• [Task details] Within the listing below, filter for "banana" and copy every matching line.

• [Records for this task]
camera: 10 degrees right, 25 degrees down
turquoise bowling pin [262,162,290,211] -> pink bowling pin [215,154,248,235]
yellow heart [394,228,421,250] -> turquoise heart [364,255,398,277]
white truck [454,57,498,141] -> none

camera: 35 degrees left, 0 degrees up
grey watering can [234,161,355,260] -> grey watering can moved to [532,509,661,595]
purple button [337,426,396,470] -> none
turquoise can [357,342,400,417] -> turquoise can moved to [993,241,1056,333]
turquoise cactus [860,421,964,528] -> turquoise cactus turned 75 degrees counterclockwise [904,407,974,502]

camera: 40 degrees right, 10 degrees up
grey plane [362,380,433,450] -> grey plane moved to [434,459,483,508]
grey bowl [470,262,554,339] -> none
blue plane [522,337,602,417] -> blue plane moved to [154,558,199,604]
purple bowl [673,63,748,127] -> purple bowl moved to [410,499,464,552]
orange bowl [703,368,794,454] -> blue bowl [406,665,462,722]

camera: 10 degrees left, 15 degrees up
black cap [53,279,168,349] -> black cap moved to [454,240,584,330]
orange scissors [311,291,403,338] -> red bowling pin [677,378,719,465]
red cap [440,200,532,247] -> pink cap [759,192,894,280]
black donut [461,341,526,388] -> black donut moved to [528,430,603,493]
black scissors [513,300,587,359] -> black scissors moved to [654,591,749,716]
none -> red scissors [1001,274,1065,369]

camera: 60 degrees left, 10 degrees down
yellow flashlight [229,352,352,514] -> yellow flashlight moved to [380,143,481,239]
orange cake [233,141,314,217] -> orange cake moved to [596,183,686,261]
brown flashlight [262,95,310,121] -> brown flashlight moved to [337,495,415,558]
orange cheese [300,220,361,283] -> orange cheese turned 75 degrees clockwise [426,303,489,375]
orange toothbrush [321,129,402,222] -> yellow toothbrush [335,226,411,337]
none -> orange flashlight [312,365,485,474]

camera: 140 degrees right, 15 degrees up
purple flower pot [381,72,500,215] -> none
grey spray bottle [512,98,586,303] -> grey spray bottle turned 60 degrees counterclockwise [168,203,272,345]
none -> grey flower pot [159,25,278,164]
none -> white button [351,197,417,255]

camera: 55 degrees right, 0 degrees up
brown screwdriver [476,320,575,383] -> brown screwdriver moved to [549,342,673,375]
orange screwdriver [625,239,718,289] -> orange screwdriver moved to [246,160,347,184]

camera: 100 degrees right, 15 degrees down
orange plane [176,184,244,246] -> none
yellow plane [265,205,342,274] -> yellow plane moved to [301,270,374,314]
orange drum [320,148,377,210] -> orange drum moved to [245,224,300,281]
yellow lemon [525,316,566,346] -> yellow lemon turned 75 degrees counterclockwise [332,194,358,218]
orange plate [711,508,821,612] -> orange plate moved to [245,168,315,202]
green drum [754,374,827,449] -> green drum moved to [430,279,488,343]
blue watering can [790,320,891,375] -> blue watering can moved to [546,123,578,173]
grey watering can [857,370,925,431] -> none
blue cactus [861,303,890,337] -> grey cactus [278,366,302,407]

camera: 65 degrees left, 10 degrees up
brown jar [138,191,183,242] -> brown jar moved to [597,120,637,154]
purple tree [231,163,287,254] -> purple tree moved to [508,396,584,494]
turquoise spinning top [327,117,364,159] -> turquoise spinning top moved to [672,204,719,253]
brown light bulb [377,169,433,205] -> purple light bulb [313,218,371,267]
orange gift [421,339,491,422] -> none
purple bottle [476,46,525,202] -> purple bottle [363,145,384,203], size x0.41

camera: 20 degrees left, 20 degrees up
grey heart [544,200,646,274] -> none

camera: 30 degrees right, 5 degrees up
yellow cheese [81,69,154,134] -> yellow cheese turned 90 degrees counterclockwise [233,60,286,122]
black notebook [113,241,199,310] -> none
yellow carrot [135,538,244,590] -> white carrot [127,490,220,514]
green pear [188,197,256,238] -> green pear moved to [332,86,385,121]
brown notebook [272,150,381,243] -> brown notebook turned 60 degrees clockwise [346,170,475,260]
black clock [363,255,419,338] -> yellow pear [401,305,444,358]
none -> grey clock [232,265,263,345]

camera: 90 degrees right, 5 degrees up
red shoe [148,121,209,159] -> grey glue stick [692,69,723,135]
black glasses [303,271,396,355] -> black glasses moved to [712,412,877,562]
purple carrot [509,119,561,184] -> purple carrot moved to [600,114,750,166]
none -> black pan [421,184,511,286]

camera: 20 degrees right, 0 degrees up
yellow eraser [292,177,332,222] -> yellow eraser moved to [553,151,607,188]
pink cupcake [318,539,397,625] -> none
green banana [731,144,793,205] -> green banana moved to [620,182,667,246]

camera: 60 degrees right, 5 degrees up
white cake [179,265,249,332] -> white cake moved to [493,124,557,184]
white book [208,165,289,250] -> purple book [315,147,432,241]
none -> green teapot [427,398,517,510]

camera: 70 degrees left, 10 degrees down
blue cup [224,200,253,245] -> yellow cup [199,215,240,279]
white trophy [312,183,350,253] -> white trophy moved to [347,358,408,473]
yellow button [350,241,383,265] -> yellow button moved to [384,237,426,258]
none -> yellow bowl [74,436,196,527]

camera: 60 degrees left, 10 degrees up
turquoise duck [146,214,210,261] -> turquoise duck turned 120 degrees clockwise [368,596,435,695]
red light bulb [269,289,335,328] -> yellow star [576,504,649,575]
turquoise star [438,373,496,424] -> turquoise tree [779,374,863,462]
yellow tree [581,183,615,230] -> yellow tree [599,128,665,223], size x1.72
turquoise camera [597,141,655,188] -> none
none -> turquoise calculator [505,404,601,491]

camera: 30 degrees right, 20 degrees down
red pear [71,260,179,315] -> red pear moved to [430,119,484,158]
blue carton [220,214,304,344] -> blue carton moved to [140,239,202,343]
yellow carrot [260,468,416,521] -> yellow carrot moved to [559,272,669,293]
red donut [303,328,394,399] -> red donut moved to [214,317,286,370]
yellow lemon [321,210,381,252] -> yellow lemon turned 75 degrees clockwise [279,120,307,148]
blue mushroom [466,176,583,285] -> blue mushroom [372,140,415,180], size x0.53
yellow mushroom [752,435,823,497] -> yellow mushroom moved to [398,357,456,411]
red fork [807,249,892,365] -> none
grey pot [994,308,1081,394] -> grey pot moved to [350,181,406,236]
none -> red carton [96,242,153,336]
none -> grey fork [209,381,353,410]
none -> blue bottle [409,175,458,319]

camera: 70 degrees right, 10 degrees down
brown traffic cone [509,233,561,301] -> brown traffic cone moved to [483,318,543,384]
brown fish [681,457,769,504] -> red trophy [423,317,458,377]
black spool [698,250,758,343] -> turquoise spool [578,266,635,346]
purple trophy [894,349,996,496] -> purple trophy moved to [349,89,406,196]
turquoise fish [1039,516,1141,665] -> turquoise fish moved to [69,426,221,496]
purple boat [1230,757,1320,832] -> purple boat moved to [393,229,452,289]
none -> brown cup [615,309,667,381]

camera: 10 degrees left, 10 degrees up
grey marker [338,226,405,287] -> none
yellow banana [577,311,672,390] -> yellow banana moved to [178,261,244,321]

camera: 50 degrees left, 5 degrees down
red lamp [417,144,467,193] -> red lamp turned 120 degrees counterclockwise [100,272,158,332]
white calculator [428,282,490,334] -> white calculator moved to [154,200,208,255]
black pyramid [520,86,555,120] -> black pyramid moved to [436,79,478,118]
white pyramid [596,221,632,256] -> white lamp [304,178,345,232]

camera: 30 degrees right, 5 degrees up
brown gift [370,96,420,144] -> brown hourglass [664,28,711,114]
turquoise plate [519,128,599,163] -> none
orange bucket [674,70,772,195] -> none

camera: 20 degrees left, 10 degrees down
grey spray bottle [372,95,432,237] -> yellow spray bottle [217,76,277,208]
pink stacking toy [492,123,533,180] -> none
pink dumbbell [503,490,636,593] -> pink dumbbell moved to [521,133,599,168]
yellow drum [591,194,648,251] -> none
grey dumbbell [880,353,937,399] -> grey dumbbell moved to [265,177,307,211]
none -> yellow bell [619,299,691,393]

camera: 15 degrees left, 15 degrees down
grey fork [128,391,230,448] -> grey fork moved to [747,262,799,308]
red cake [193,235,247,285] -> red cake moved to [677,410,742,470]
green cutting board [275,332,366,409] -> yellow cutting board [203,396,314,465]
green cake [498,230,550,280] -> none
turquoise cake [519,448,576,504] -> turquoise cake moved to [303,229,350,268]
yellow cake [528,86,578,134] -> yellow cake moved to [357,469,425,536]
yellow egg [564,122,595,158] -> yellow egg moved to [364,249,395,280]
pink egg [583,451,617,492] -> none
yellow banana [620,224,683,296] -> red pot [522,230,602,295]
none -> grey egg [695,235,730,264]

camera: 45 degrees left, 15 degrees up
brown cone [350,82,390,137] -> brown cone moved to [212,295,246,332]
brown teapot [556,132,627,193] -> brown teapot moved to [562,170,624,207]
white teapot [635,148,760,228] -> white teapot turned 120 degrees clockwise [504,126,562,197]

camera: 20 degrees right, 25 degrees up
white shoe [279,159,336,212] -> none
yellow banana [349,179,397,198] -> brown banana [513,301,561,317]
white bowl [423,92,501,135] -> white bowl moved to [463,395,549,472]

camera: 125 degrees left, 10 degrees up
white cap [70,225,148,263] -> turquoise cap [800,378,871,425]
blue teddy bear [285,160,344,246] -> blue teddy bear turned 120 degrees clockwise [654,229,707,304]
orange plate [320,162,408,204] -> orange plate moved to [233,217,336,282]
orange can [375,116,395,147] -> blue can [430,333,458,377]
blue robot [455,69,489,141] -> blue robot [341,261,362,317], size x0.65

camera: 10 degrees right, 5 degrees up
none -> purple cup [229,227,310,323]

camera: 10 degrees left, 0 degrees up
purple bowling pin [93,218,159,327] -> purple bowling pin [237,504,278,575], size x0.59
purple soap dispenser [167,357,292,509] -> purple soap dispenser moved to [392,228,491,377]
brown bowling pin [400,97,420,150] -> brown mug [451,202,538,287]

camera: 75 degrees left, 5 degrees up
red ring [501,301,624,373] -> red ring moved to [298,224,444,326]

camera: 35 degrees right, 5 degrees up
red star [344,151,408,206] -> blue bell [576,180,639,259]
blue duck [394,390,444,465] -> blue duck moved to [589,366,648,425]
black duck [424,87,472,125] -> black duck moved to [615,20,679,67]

• [Output for this exercise]
green banana [731,144,793,205] -> green banana moved to [620,182,667,246]
yellow banana [577,311,672,390] -> yellow banana moved to [178,261,244,321]
yellow banana [620,224,683,296] -> red pot [522,230,602,295]
yellow banana [349,179,397,198] -> brown banana [513,301,561,317]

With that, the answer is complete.